● INFORMATION GIVEN:
--------------------------------------------------

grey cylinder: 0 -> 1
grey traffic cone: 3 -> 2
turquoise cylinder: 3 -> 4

--------------------------------------------------

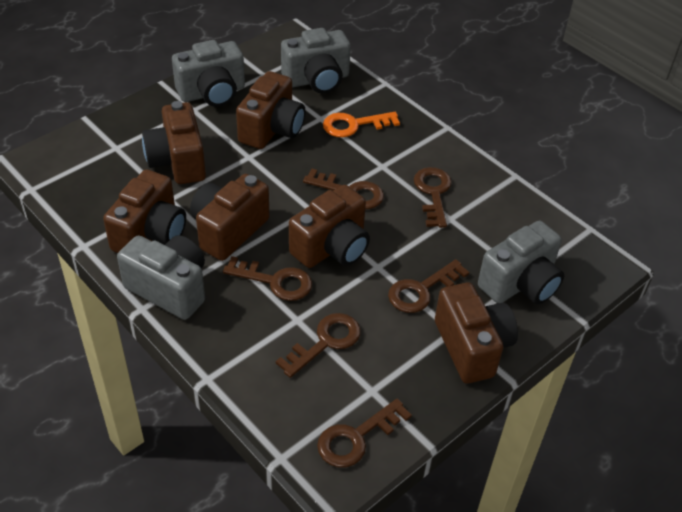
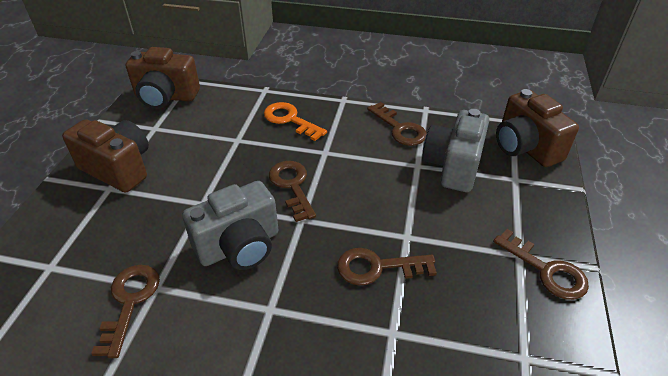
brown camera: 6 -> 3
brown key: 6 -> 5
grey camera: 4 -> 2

--------------------------------------------------

Go to the line with "grey cylinder: 0 -> 1" in the entries above and repeat every line from there through the line with "turquoise cylinder: 3 -> 4", exactly and with no other text.

grey cylinder: 0 -> 1
grey traffic cone: 3 -> 2
turquoise cylinder: 3 -> 4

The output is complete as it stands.